Extracted information:
________________________
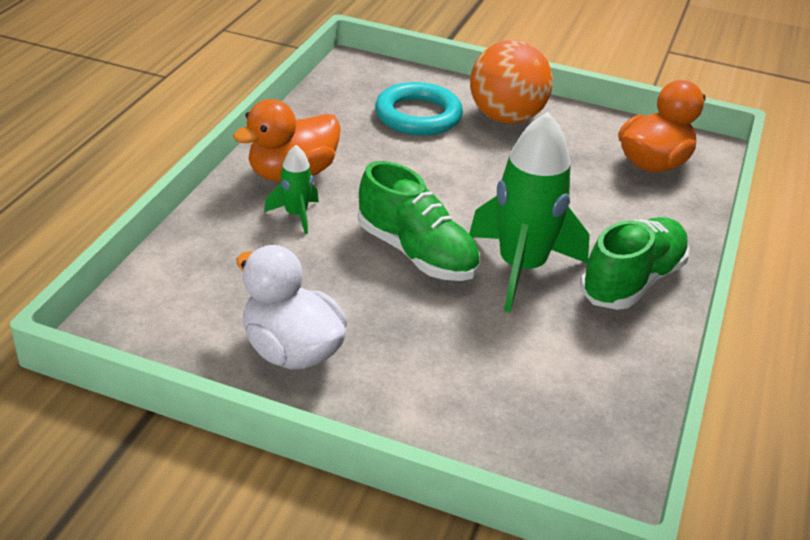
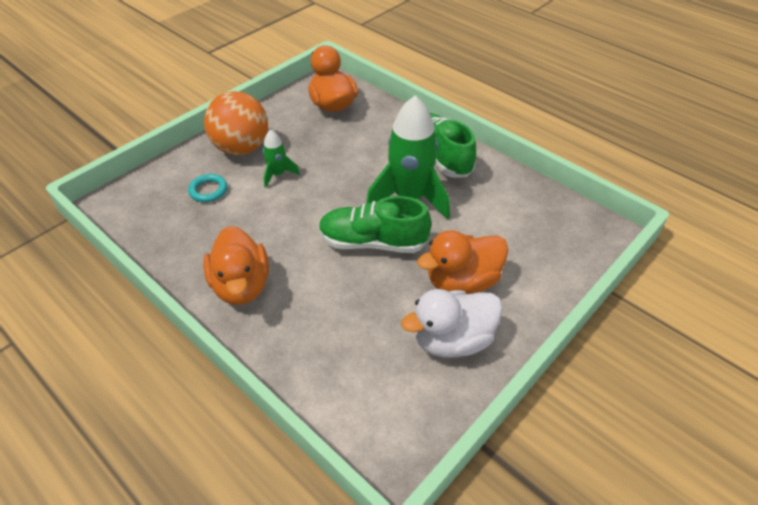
camera: 65 degrees left, 10 degrees up
green rocket [264,145,319,234] -> green rocket moved to [263,130,300,188]
green shoe [358,161,480,281] -> green shoe turned 150 degrees counterclockwise [319,196,431,253]
turquoise ring [375,82,463,136] -> turquoise ring [188,174,227,202], size x0.55
none -> orange duck [417,230,508,294]

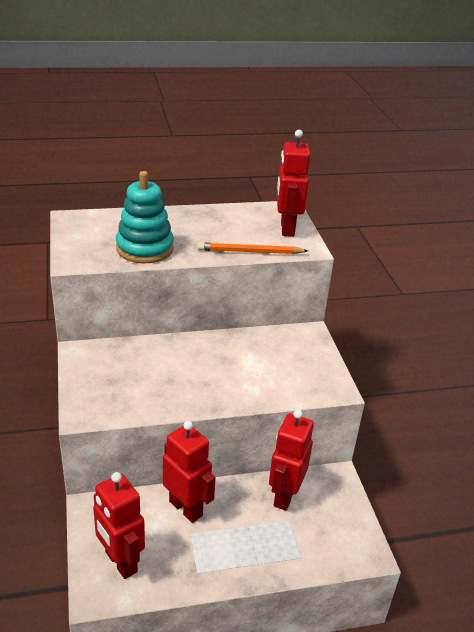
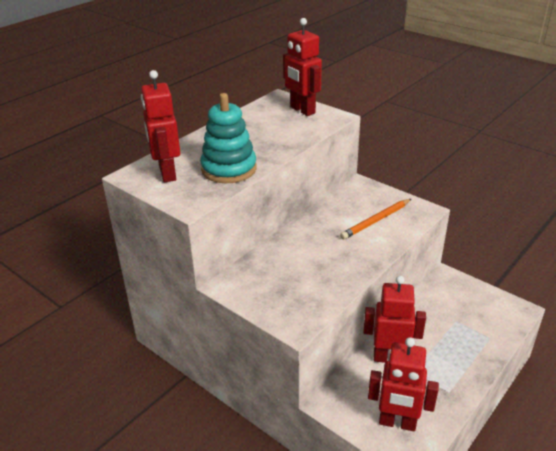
camera: 35 degrees left, 0 degrees up
orange pencil [198,242,308,254] -> orange pencil moved to [340,199,411,240]
red robot [269,410,314,511] -> red robot moved to [141,70,180,182]

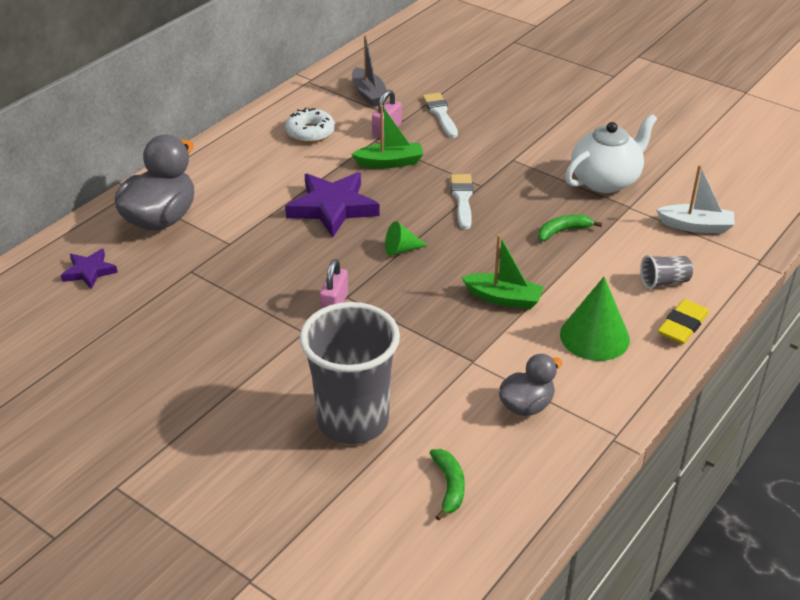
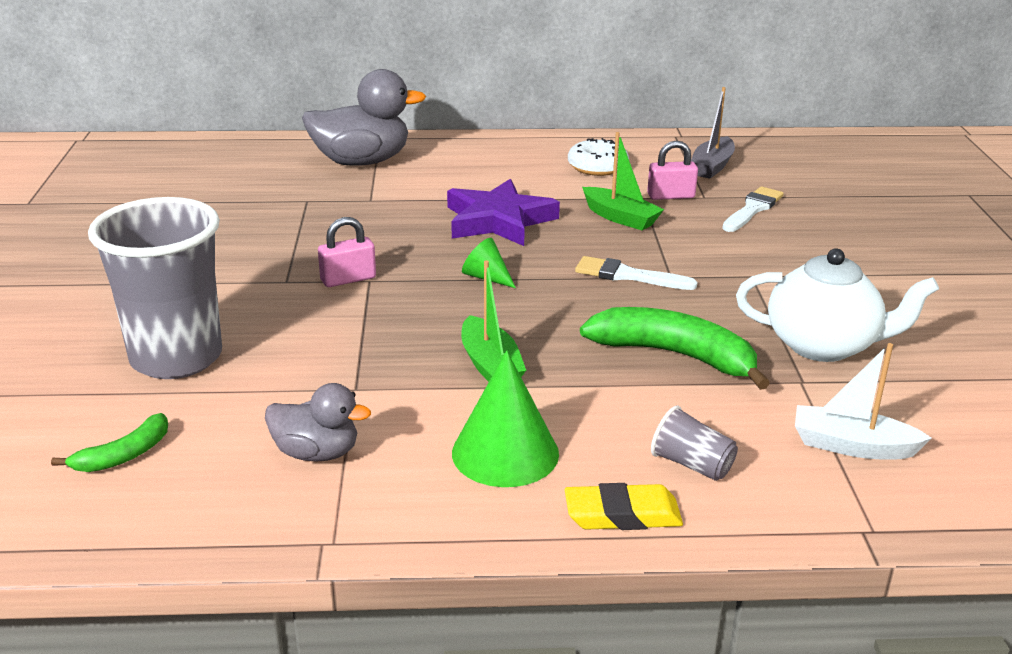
camera: 50 degrees right, 10 degrees down
purple star [61,249,118,290] -> none
white brush [450,174,473,229] -> white brush turned 120 degrees counterclockwise [575,256,697,290]
green banana [538,214,602,241] -> green banana [580,307,770,390], size x1.87
white boat [656,165,735,233] -> white boat turned 135 degrees clockwise [795,343,932,460]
________________________
Description of the task: Your answer must be an exact transcription of every entry, minus the pictures.

Written response:
camera: 65 degrees left, 10 degrees up
green rocket [264,145,319,234] -> green rocket moved to [263,130,300,188]
green shoe [358,161,480,281] -> green shoe turned 150 degrees counterclockwise [319,196,431,253]
turquoise ring [375,82,463,136] -> turquoise ring [188,174,227,202], size x0.55
none -> orange duck [417,230,508,294]

camera: 35 degrees left, 0 degrees up
orange pencil [198,242,308,254] -> orange pencil moved to [340,199,411,240]
red robot [269,410,314,511] -> red robot moved to [141,70,180,182]

camera: 50 degrees right, 10 degrees down
purple star [61,249,118,290] -> none
white brush [450,174,473,229] -> white brush turned 120 degrees counterclockwise [575,256,697,290]
green banana [538,214,602,241] -> green banana [580,307,770,390], size x1.87
white boat [656,165,735,233] -> white boat turned 135 degrees clockwise [795,343,932,460]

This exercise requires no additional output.